'''

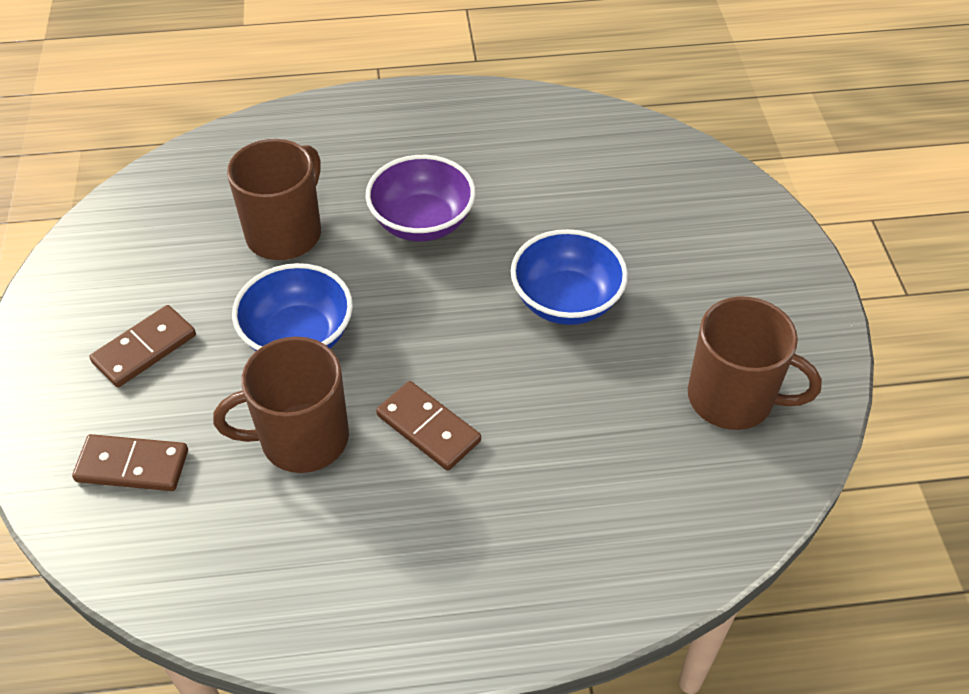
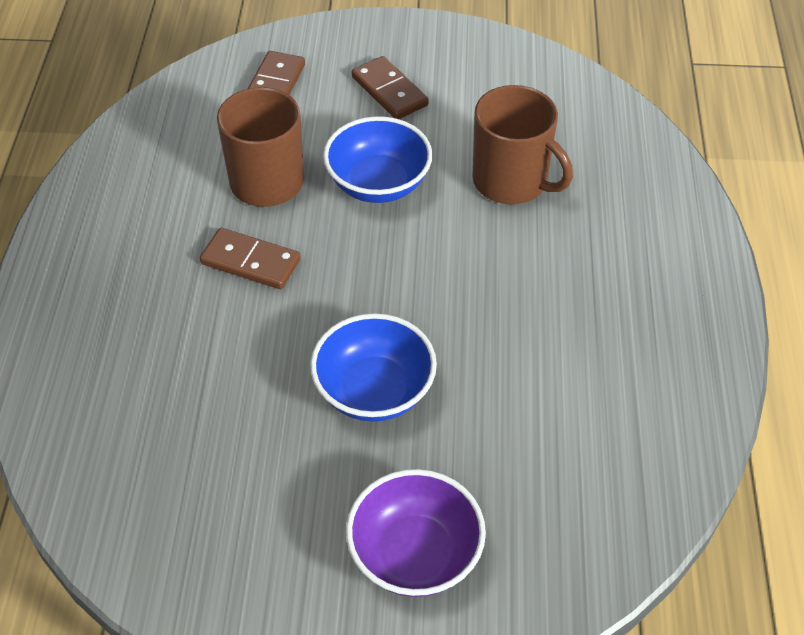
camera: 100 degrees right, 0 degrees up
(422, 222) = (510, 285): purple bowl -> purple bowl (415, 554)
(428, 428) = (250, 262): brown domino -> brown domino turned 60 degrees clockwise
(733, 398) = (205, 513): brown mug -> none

'''
'''

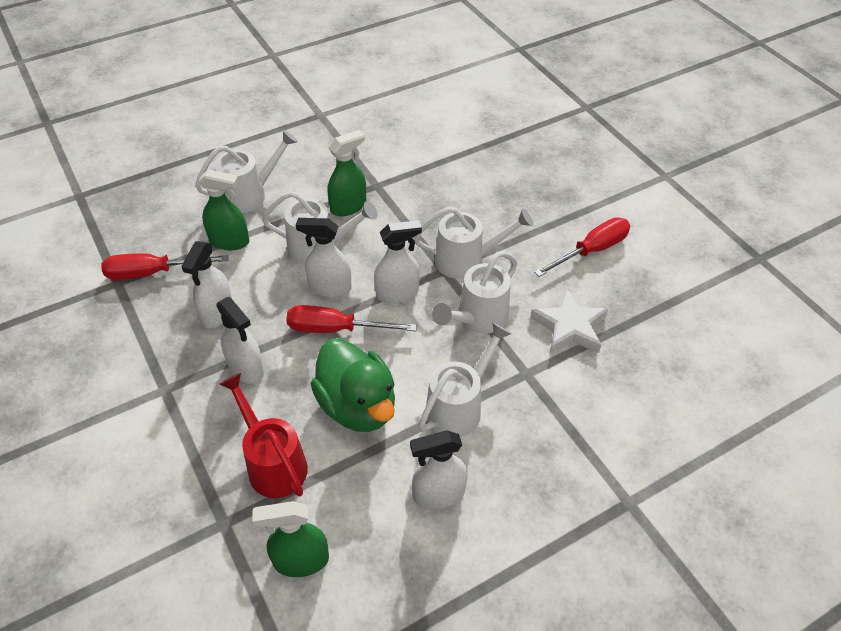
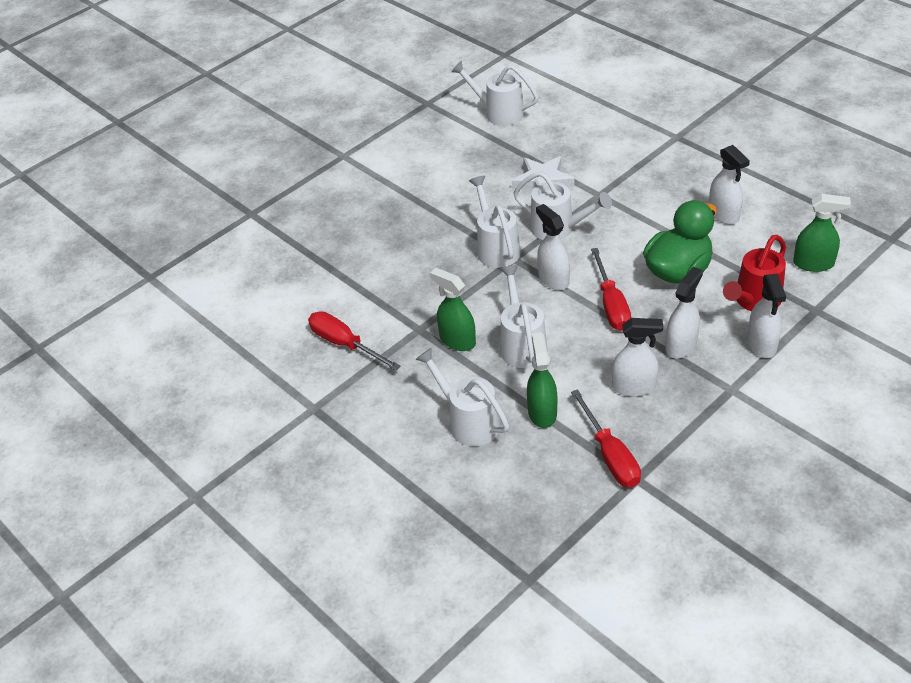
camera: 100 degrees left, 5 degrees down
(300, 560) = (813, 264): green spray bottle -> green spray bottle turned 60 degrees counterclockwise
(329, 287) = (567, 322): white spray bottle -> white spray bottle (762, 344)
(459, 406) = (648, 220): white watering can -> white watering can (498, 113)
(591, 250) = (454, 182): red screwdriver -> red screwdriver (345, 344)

'''
'''

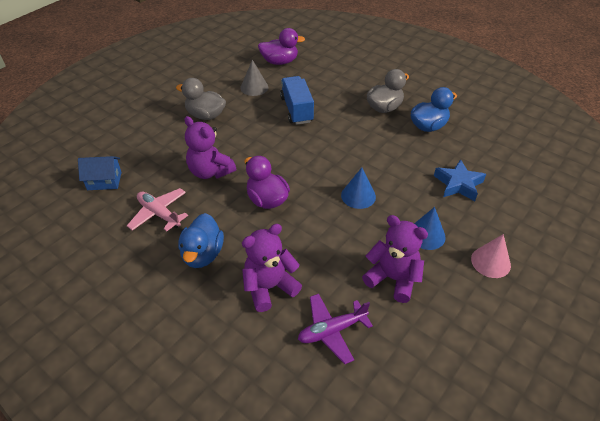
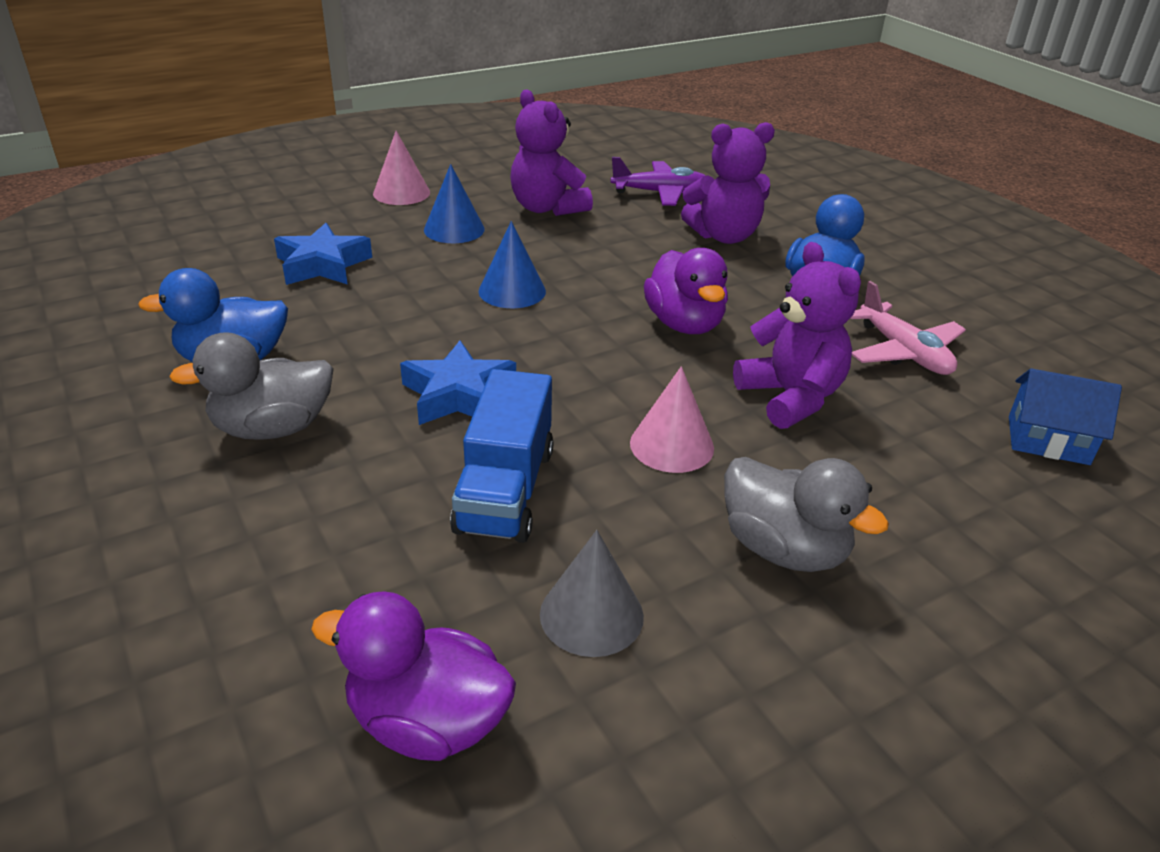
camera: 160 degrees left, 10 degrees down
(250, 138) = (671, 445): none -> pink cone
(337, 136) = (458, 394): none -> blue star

'''

Instructions to follow —
Copy each line above that contains the string "turned".

Output below —
(428, 428) = (250, 262): brown domino -> brown domino turned 60 degrees clockwise
(300, 560) = (813, 264): green spray bottle -> green spray bottle turned 60 degrees counterclockwise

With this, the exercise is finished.